*Data shown*.
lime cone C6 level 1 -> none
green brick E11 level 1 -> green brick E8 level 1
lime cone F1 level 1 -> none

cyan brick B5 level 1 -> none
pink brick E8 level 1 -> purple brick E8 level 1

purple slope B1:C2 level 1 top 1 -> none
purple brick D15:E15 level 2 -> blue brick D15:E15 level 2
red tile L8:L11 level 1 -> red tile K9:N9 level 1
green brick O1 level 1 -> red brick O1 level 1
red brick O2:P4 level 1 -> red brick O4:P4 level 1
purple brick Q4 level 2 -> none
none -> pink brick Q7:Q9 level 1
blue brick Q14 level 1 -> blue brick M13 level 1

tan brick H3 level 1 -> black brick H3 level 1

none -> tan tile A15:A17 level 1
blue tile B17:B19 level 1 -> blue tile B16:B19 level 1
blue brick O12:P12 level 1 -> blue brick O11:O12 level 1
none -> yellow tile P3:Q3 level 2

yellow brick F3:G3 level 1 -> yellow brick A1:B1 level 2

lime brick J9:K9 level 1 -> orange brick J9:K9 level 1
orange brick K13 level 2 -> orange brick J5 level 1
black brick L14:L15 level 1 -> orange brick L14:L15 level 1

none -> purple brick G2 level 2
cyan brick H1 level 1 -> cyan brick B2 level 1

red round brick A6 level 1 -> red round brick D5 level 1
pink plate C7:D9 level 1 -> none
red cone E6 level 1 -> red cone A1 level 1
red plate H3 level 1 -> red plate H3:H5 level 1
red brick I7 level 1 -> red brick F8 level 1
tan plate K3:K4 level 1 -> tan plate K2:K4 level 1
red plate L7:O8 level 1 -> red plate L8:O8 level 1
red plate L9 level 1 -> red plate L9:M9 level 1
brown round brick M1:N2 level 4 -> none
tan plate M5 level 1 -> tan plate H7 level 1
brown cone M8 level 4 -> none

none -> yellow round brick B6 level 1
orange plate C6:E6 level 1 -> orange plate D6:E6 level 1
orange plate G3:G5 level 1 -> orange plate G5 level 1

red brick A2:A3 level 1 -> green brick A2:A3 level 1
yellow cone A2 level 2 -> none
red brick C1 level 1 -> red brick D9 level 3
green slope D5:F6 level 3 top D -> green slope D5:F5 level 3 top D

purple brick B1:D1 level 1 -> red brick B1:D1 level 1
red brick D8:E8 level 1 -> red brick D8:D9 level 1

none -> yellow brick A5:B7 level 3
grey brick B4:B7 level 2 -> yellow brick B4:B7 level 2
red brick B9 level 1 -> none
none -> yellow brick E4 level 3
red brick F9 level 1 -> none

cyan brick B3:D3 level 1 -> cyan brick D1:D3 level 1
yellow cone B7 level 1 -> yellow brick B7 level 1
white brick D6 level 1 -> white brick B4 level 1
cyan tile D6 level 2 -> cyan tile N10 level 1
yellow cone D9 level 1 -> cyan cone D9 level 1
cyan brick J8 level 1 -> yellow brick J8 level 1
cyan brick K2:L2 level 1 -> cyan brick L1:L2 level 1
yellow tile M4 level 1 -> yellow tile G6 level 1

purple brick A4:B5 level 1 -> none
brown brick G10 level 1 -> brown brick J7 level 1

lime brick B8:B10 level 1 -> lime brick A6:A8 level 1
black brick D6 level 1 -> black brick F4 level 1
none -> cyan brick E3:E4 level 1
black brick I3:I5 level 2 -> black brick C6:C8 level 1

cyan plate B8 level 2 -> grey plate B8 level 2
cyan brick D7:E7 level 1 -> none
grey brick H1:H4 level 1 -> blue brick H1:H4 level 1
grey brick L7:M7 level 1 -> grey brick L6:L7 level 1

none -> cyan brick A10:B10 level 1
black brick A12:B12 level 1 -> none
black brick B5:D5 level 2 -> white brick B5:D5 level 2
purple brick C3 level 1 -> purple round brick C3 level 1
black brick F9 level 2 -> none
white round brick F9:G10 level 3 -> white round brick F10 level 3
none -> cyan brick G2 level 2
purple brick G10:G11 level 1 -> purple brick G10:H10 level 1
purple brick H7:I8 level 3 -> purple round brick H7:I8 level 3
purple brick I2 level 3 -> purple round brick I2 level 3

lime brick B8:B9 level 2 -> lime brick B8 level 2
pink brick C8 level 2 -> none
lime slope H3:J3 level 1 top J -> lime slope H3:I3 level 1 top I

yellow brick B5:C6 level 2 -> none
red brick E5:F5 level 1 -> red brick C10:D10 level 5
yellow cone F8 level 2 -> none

*What to do*. What you return should be exactly the lines above, starting at the one with "purple brick A4:B5 level 1 -> none" and ending at the one with "cyan brick D7:E7 level 1 -> none", and nothing else.

*Answer space*.
purple brick A4:B5 level 1 -> none
brown brick G10 level 1 -> brown brick J7 level 1

lime brick B8:B10 level 1 -> lime brick A6:A8 level 1
black brick D6 level 1 -> black brick F4 level 1
none -> cyan brick E3:E4 level 1
black brick I3:I5 level 2 -> black brick C6:C8 level 1

cyan plate B8 level 2 -> grey plate B8 level 2
cyan brick D7:E7 level 1 -> none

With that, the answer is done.